:: Data section ::

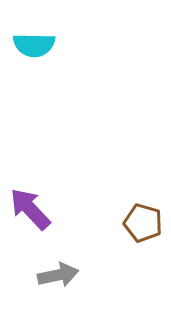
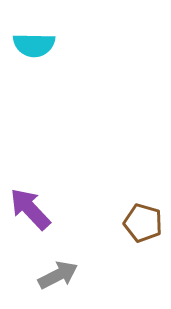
gray arrow: rotated 15 degrees counterclockwise
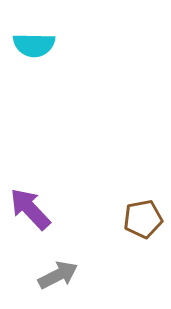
brown pentagon: moved 4 px up; rotated 27 degrees counterclockwise
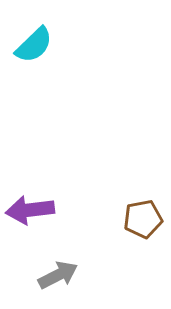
cyan semicircle: rotated 45 degrees counterclockwise
purple arrow: moved 1 px down; rotated 54 degrees counterclockwise
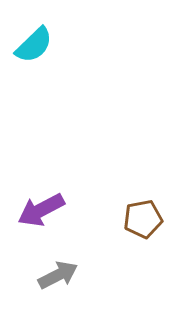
purple arrow: moved 11 px right; rotated 21 degrees counterclockwise
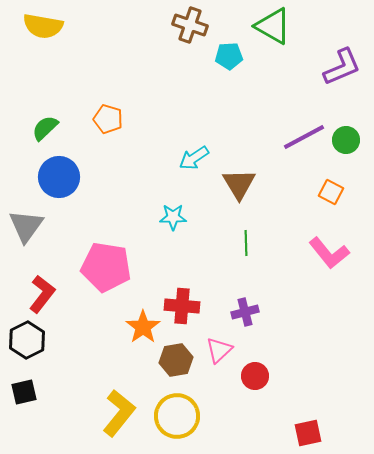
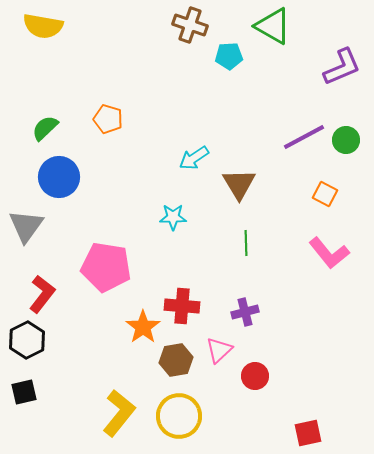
orange square: moved 6 px left, 2 px down
yellow circle: moved 2 px right
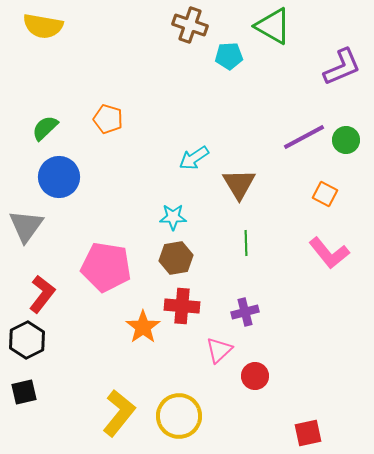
brown hexagon: moved 102 px up
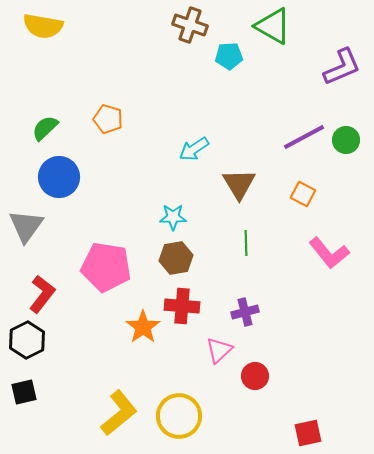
cyan arrow: moved 9 px up
orange square: moved 22 px left
yellow L-shape: rotated 12 degrees clockwise
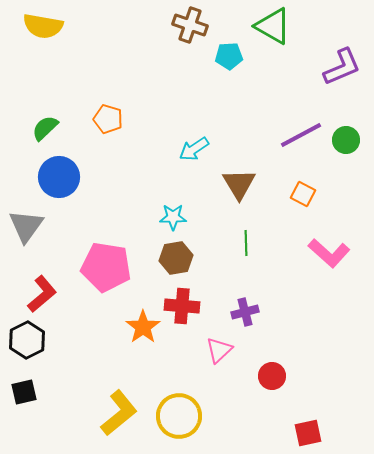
purple line: moved 3 px left, 2 px up
pink L-shape: rotated 9 degrees counterclockwise
red L-shape: rotated 12 degrees clockwise
red circle: moved 17 px right
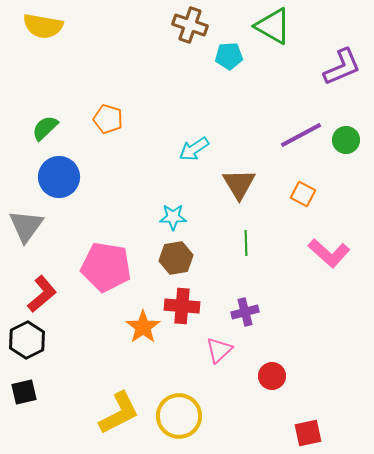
yellow L-shape: rotated 12 degrees clockwise
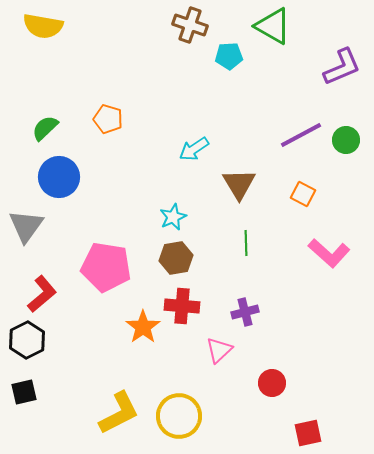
cyan star: rotated 24 degrees counterclockwise
red circle: moved 7 px down
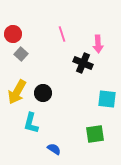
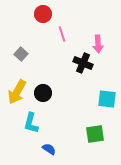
red circle: moved 30 px right, 20 px up
blue semicircle: moved 5 px left
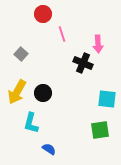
green square: moved 5 px right, 4 px up
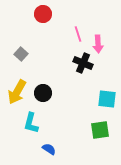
pink line: moved 16 px right
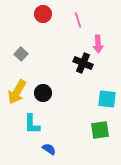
pink line: moved 14 px up
cyan L-shape: moved 1 px right, 1 px down; rotated 15 degrees counterclockwise
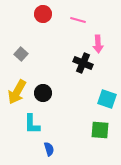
pink line: rotated 56 degrees counterclockwise
cyan square: rotated 12 degrees clockwise
green square: rotated 12 degrees clockwise
blue semicircle: rotated 40 degrees clockwise
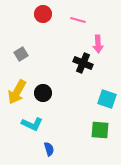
gray square: rotated 16 degrees clockwise
cyan L-shape: rotated 65 degrees counterclockwise
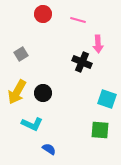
black cross: moved 1 px left, 1 px up
blue semicircle: rotated 40 degrees counterclockwise
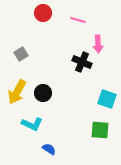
red circle: moved 1 px up
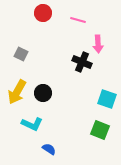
gray square: rotated 32 degrees counterclockwise
green square: rotated 18 degrees clockwise
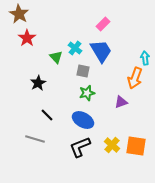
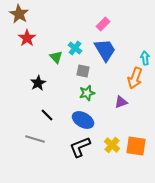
blue trapezoid: moved 4 px right, 1 px up
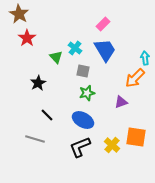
orange arrow: rotated 25 degrees clockwise
orange square: moved 9 px up
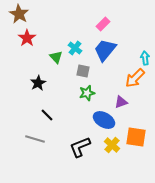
blue trapezoid: rotated 110 degrees counterclockwise
blue ellipse: moved 21 px right
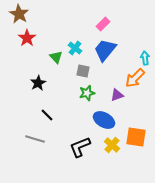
purple triangle: moved 4 px left, 7 px up
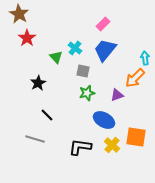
black L-shape: rotated 30 degrees clockwise
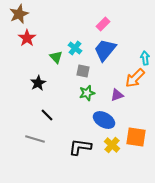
brown star: rotated 18 degrees clockwise
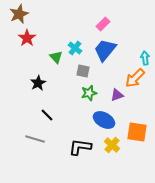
green star: moved 2 px right
orange square: moved 1 px right, 5 px up
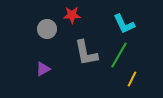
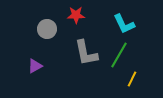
red star: moved 4 px right
purple triangle: moved 8 px left, 3 px up
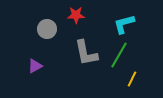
cyan L-shape: rotated 100 degrees clockwise
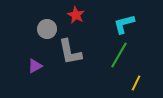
red star: rotated 30 degrees clockwise
gray L-shape: moved 16 px left, 1 px up
yellow line: moved 4 px right, 4 px down
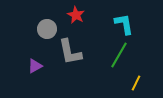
cyan L-shape: rotated 95 degrees clockwise
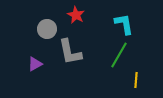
purple triangle: moved 2 px up
yellow line: moved 3 px up; rotated 21 degrees counterclockwise
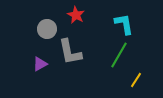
purple triangle: moved 5 px right
yellow line: rotated 28 degrees clockwise
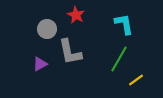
green line: moved 4 px down
yellow line: rotated 21 degrees clockwise
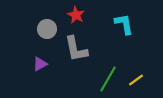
gray L-shape: moved 6 px right, 3 px up
green line: moved 11 px left, 20 px down
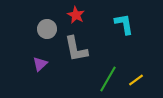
purple triangle: rotated 14 degrees counterclockwise
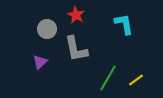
purple triangle: moved 2 px up
green line: moved 1 px up
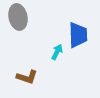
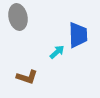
cyan arrow: rotated 21 degrees clockwise
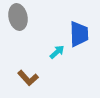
blue trapezoid: moved 1 px right, 1 px up
brown L-shape: moved 1 px right, 1 px down; rotated 30 degrees clockwise
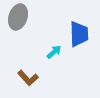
gray ellipse: rotated 30 degrees clockwise
cyan arrow: moved 3 px left
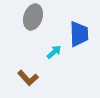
gray ellipse: moved 15 px right
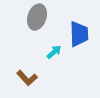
gray ellipse: moved 4 px right
brown L-shape: moved 1 px left
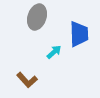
brown L-shape: moved 2 px down
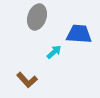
blue trapezoid: rotated 84 degrees counterclockwise
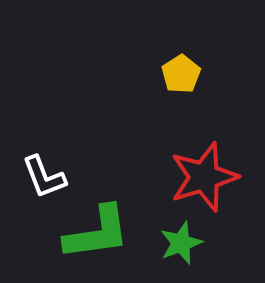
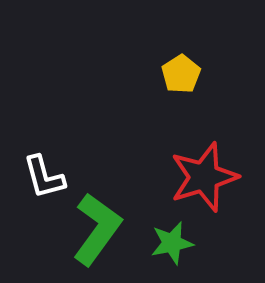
white L-shape: rotated 6 degrees clockwise
green L-shape: moved 4 px up; rotated 46 degrees counterclockwise
green star: moved 9 px left; rotated 9 degrees clockwise
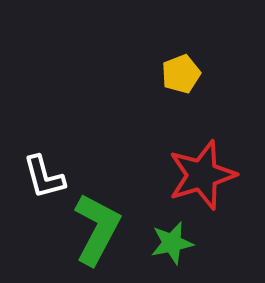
yellow pentagon: rotated 12 degrees clockwise
red star: moved 2 px left, 2 px up
green L-shape: rotated 8 degrees counterclockwise
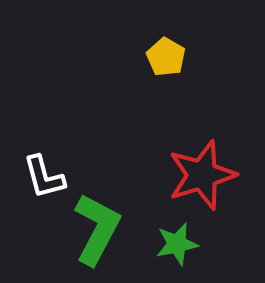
yellow pentagon: moved 15 px left, 17 px up; rotated 21 degrees counterclockwise
green star: moved 5 px right, 1 px down
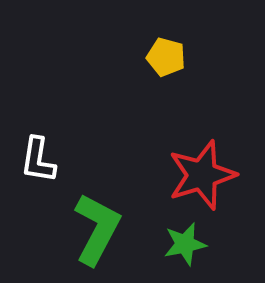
yellow pentagon: rotated 15 degrees counterclockwise
white L-shape: moved 6 px left, 17 px up; rotated 24 degrees clockwise
green star: moved 8 px right
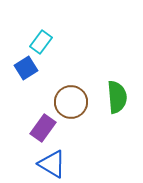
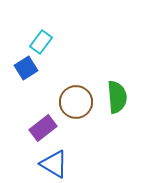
brown circle: moved 5 px right
purple rectangle: rotated 16 degrees clockwise
blue triangle: moved 2 px right
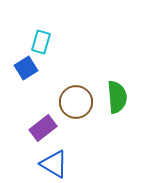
cyan rectangle: rotated 20 degrees counterclockwise
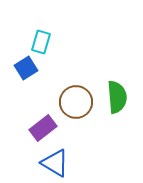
blue triangle: moved 1 px right, 1 px up
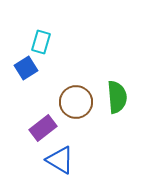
blue triangle: moved 5 px right, 3 px up
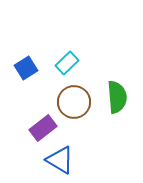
cyan rectangle: moved 26 px right, 21 px down; rotated 30 degrees clockwise
brown circle: moved 2 px left
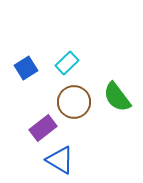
green semicircle: rotated 148 degrees clockwise
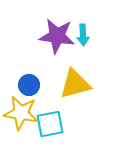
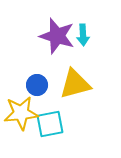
purple star: rotated 9 degrees clockwise
blue circle: moved 8 px right
yellow star: rotated 16 degrees counterclockwise
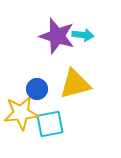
cyan arrow: rotated 80 degrees counterclockwise
blue circle: moved 4 px down
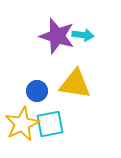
yellow triangle: rotated 24 degrees clockwise
blue circle: moved 2 px down
yellow star: moved 1 px right, 11 px down; rotated 20 degrees counterclockwise
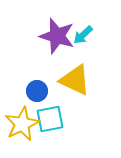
cyan arrow: rotated 130 degrees clockwise
yellow triangle: moved 4 px up; rotated 16 degrees clockwise
cyan square: moved 5 px up
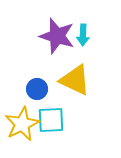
cyan arrow: rotated 45 degrees counterclockwise
blue circle: moved 2 px up
cyan square: moved 1 px right, 1 px down; rotated 8 degrees clockwise
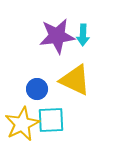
purple star: rotated 24 degrees counterclockwise
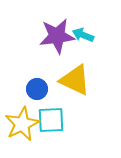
cyan arrow: rotated 110 degrees clockwise
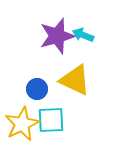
purple star: rotated 9 degrees counterclockwise
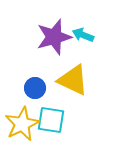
purple star: moved 3 px left, 1 px down
yellow triangle: moved 2 px left
blue circle: moved 2 px left, 1 px up
cyan square: rotated 12 degrees clockwise
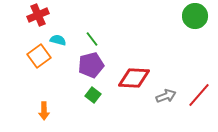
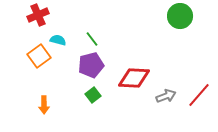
green circle: moved 15 px left
green square: rotated 14 degrees clockwise
orange arrow: moved 6 px up
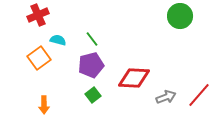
orange square: moved 2 px down
gray arrow: moved 1 px down
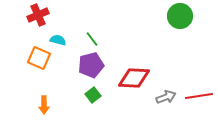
orange square: rotated 30 degrees counterclockwise
red line: moved 1 px down; rotated 40 degrees clockwise
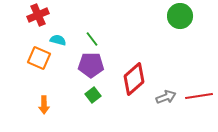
purple pentagon: rotated 15 degrees clockwise
red diamond: moved 1 px down; rotated 44 degrees counterclockwise
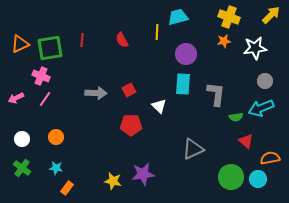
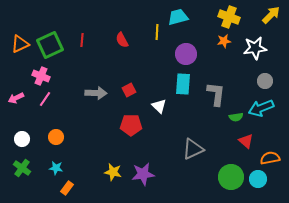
green square: moved 3 px up; rotated 16 degrees counterclockwise
yellow star: moved 9 px up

:: Problem requirements ::
Please show every line of the material above that contains the word "black", counting only matches in the same case.

:: Solved problem ::
black cross: moved 1 px left, 1 px up
black L-shape: rotated 30 degrees clockwise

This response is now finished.